*** Opening Exercise inputs ***

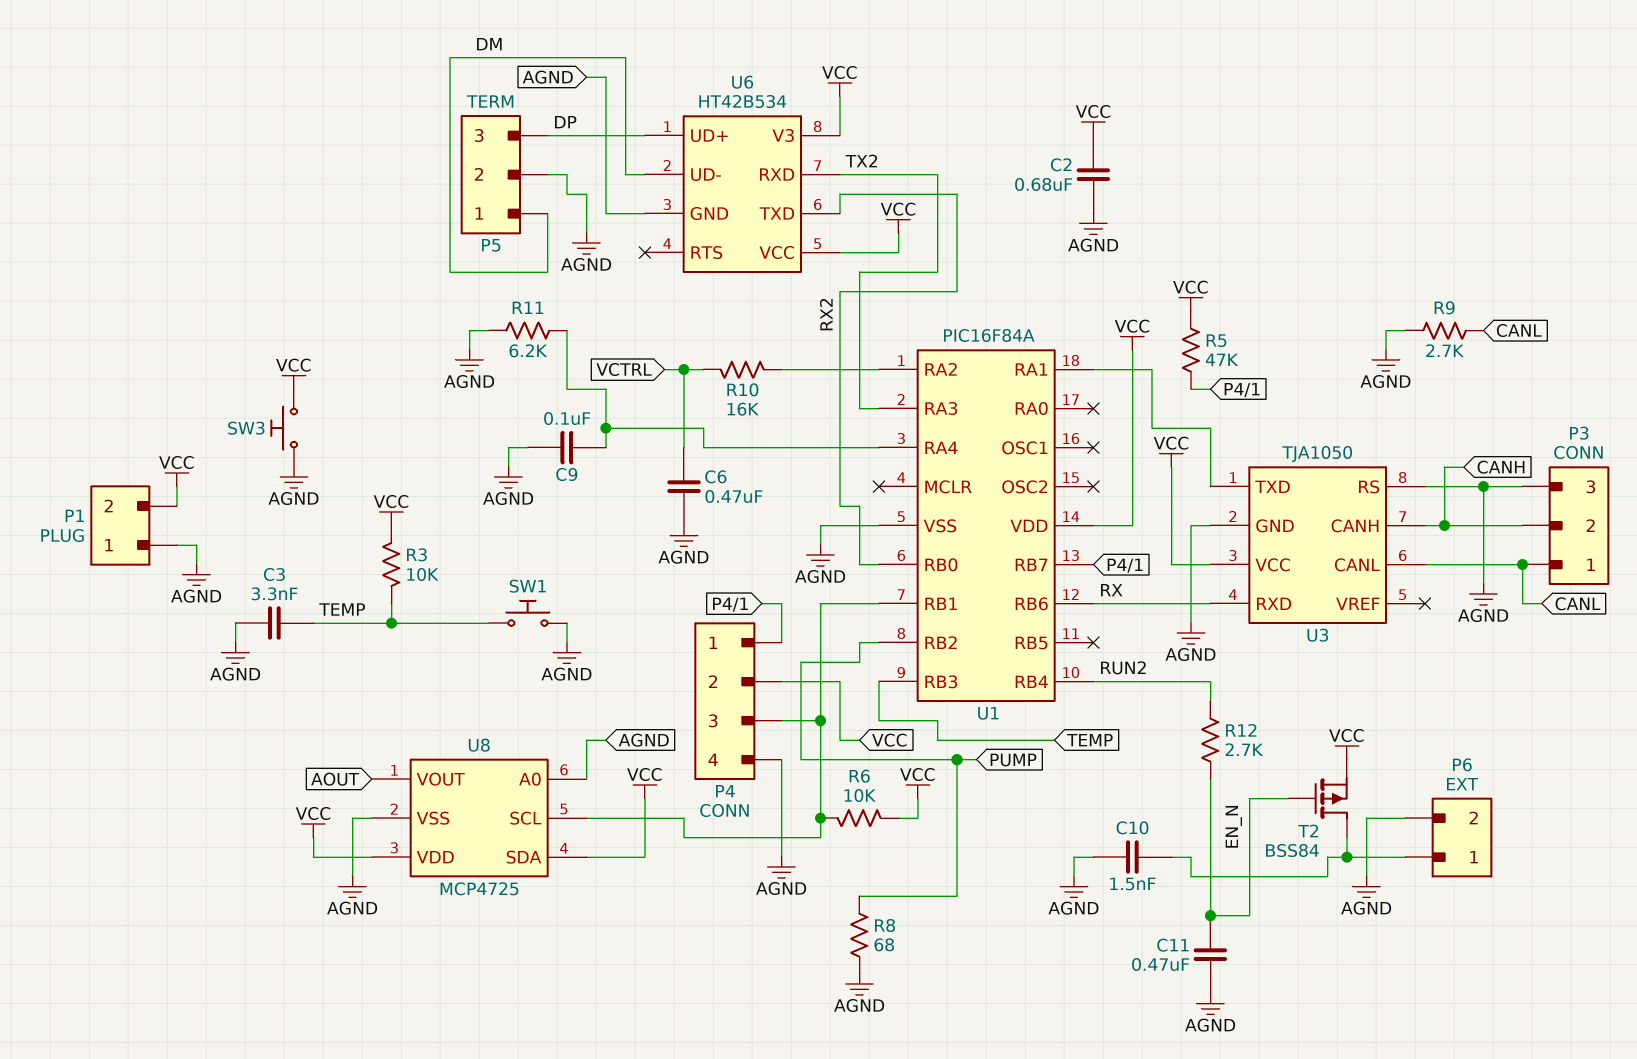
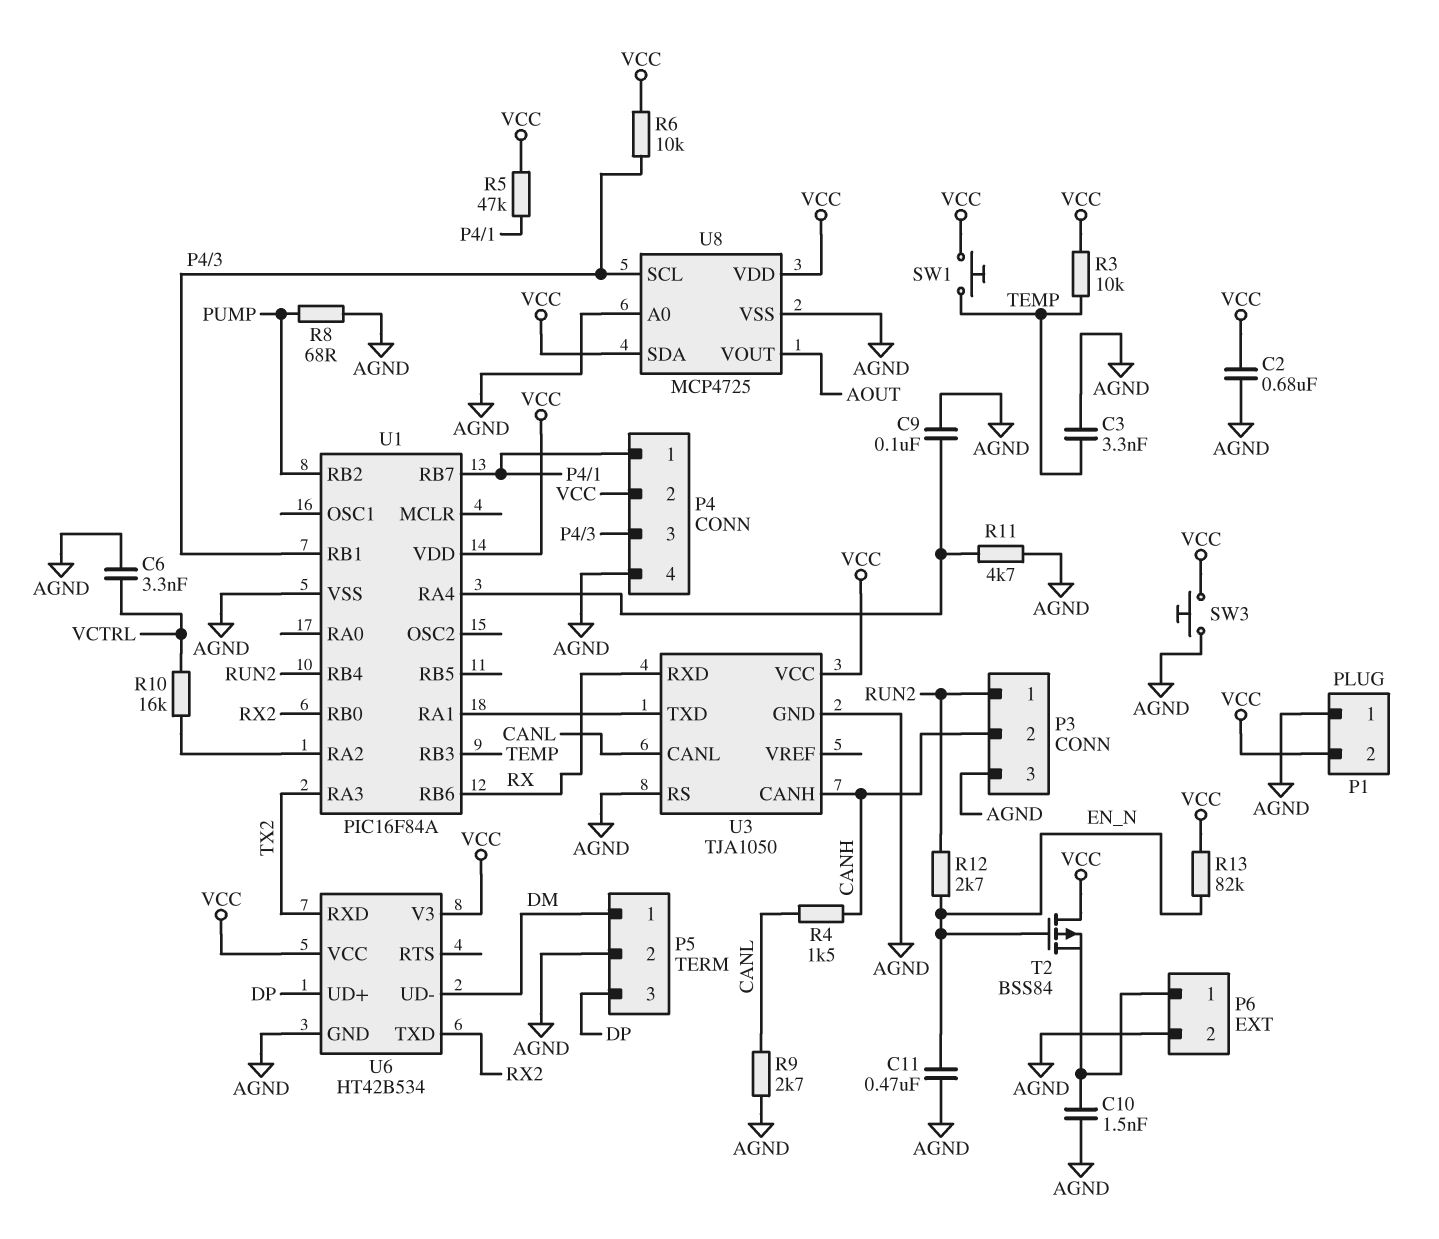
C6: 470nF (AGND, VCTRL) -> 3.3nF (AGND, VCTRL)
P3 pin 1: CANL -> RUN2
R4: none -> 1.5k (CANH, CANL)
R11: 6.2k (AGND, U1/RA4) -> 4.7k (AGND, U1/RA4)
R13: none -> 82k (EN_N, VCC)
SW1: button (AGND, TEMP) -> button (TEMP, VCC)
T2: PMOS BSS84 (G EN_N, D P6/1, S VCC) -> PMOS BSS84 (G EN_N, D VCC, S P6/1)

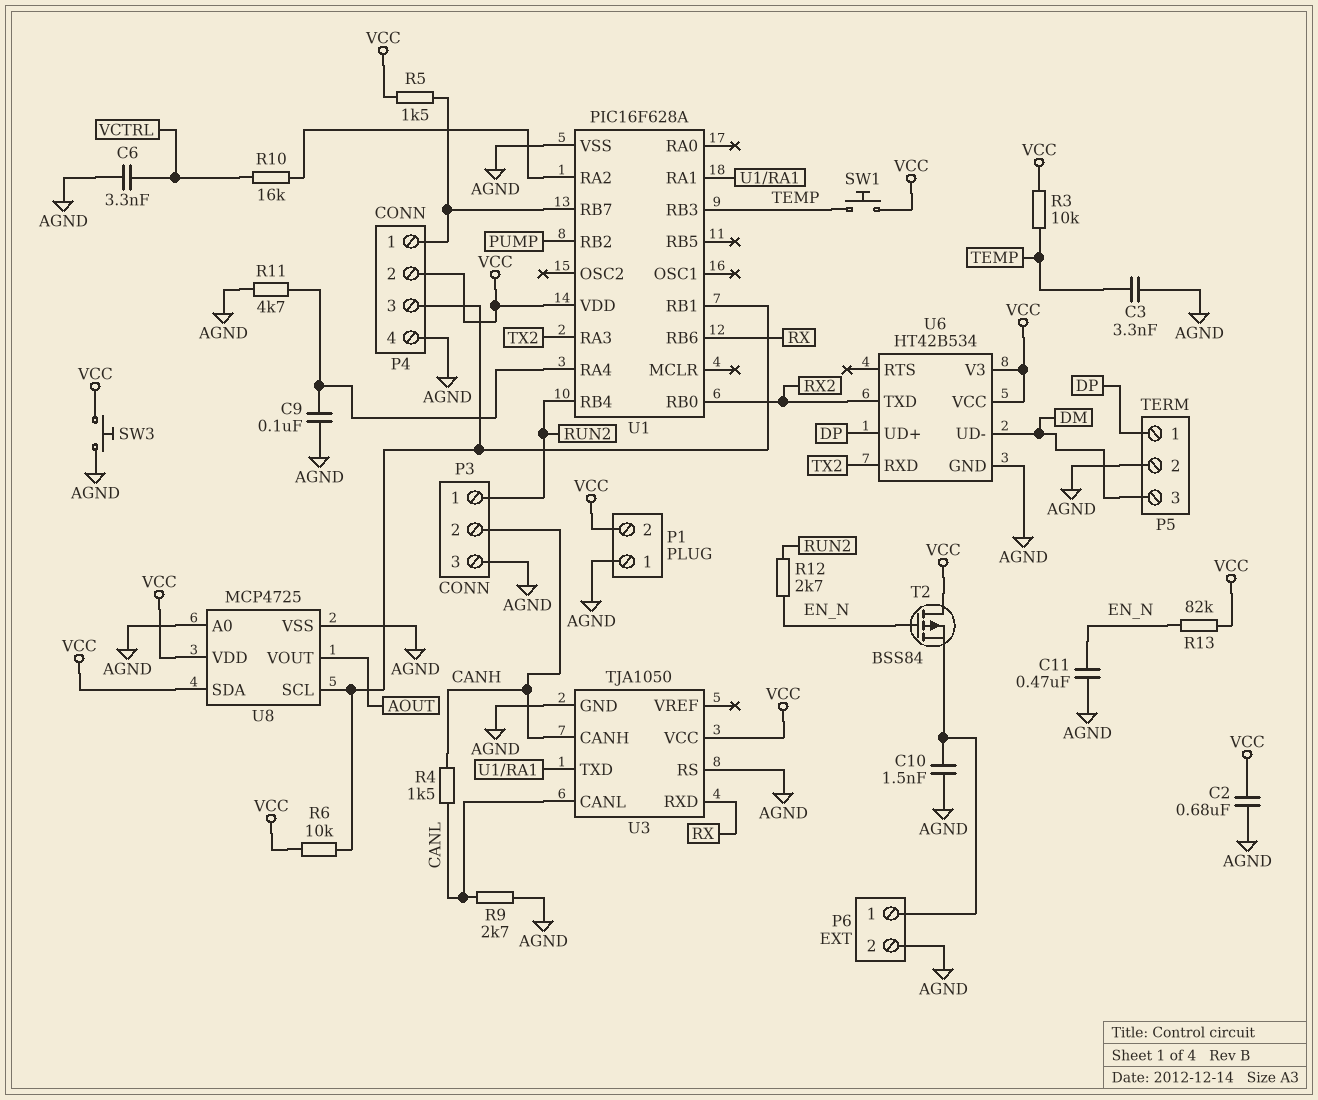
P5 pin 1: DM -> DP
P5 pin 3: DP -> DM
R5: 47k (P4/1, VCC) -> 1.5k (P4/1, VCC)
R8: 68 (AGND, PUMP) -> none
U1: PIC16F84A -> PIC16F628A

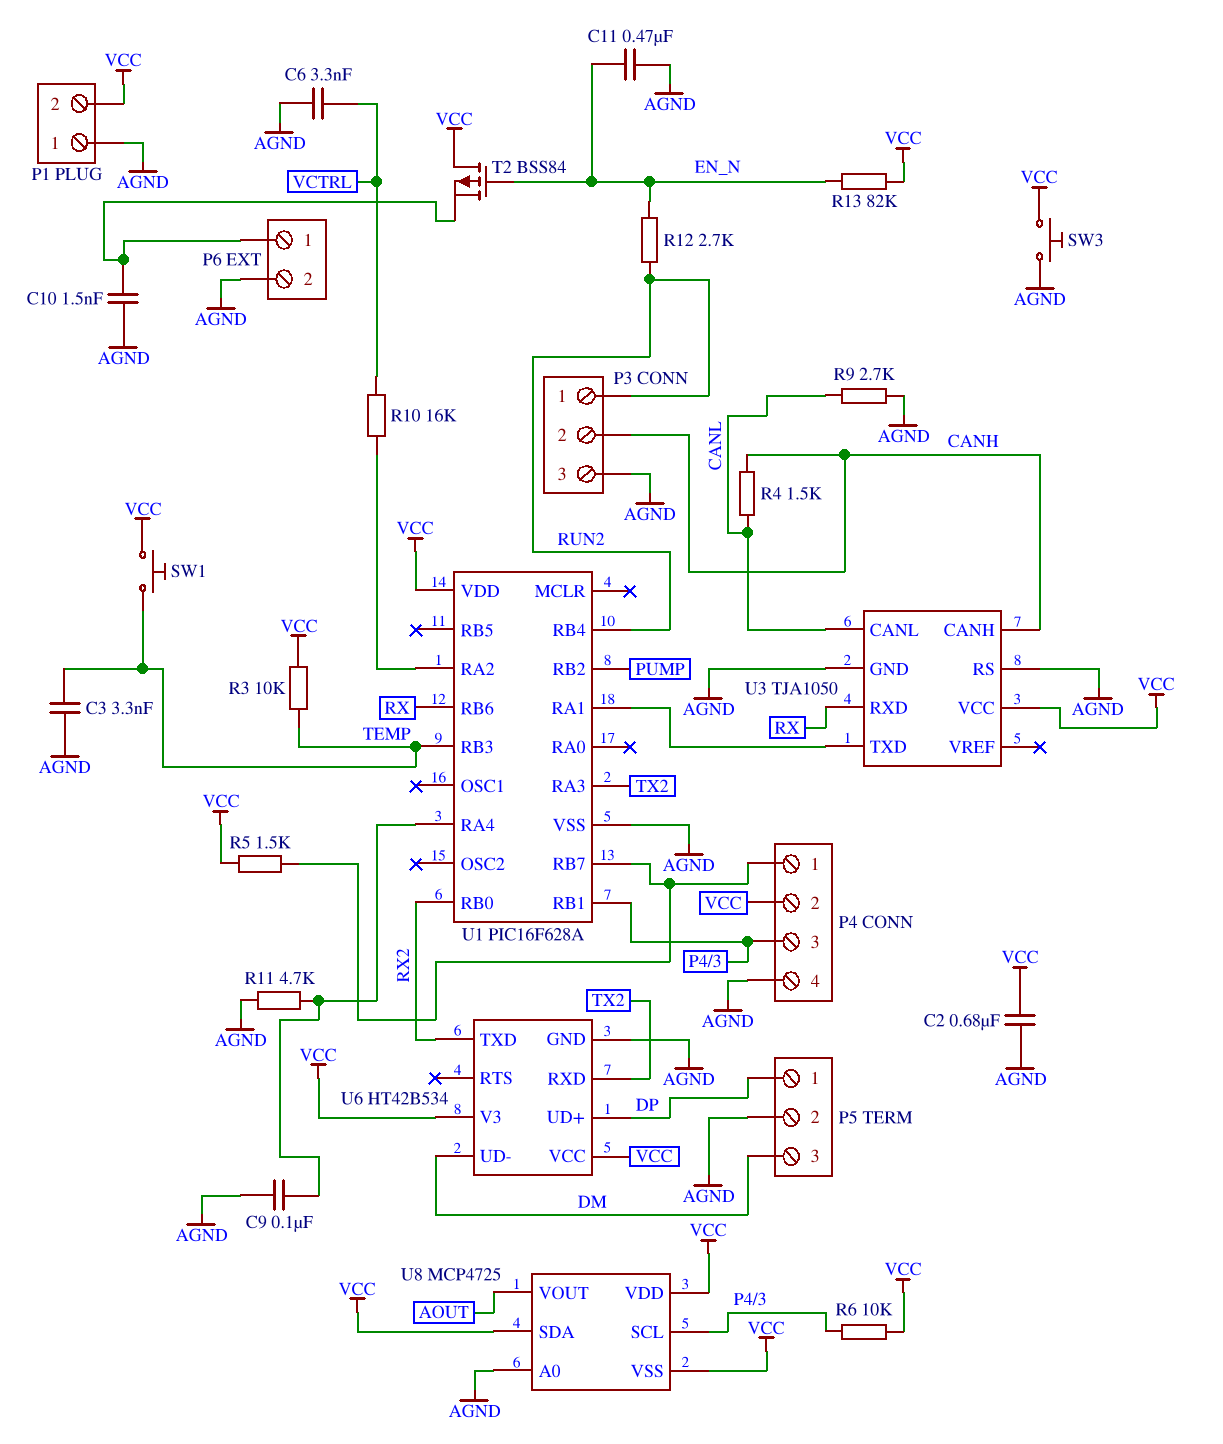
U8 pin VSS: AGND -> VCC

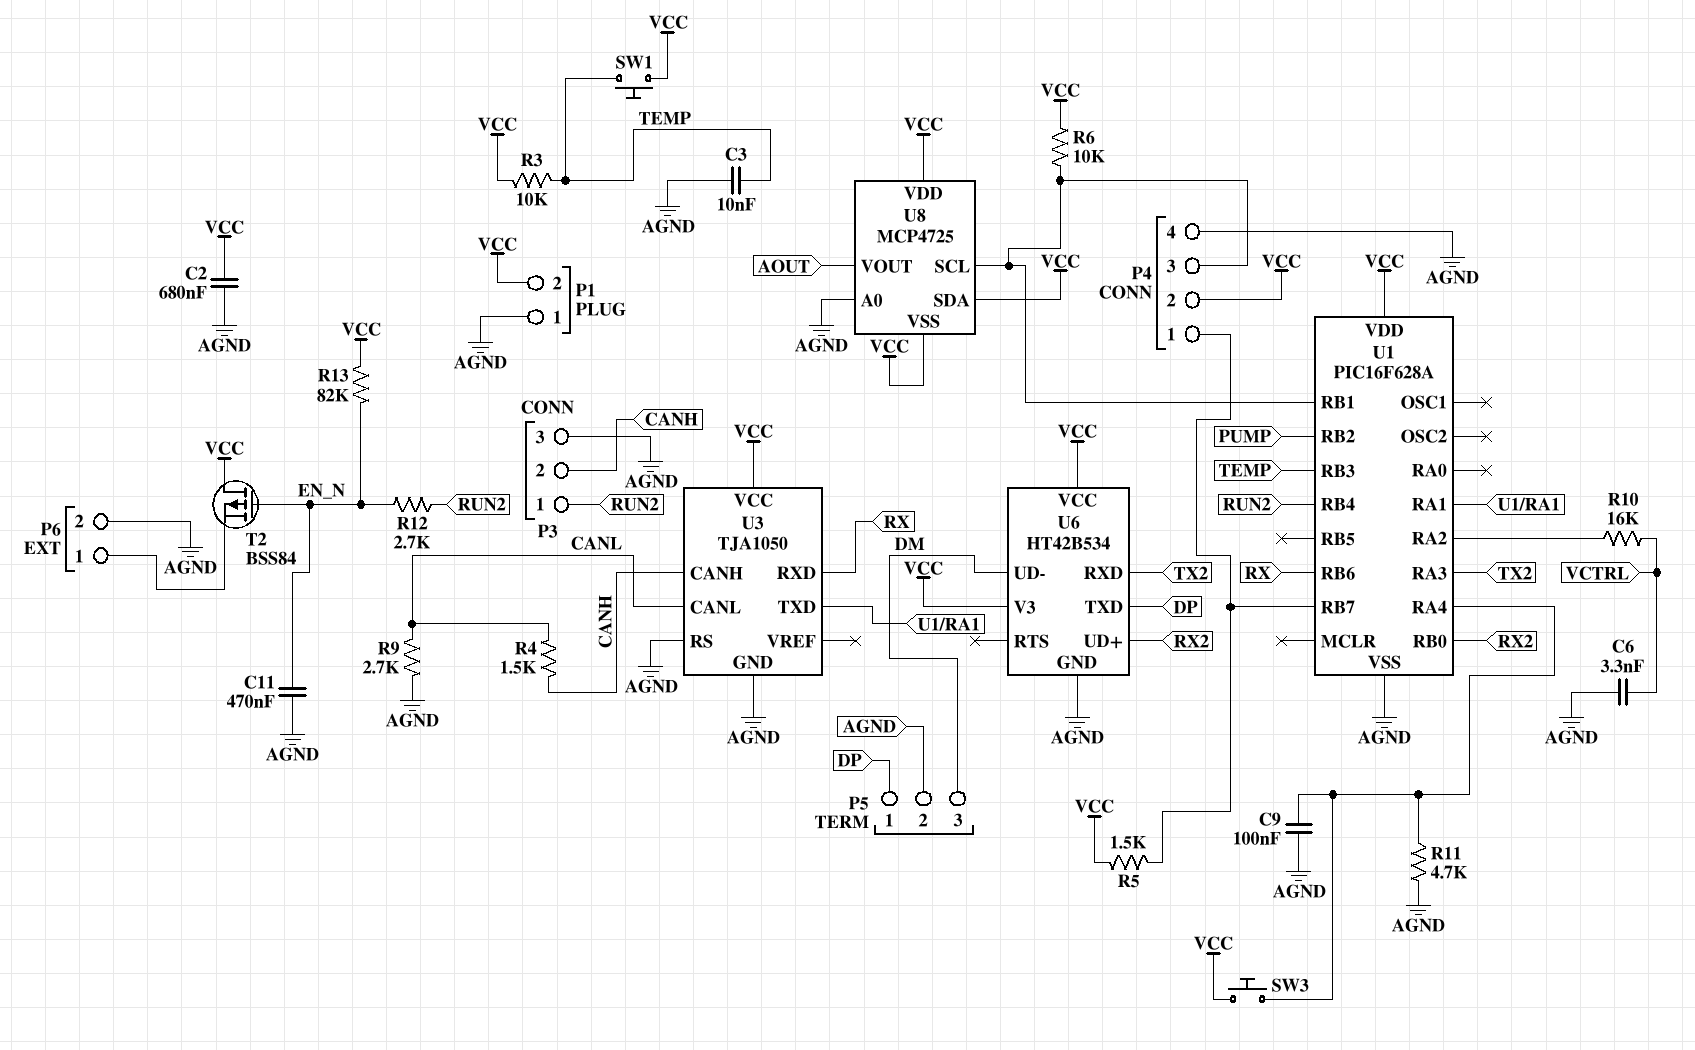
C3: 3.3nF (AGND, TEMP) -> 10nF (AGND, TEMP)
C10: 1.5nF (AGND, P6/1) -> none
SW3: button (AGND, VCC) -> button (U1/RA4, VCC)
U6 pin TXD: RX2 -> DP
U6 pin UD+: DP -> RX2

*** Closing Exercise inputs ***

▶ [What this task involves]: Look over the material above and show each line where "TEMP" appears.

▶ [Solution for this problem]:
SW1: button (AGND, TEMP) -> button (TEMP, VCC)
C3: 3.3nF (AGND, TEMP) -> 10nF (AGND, TEMP)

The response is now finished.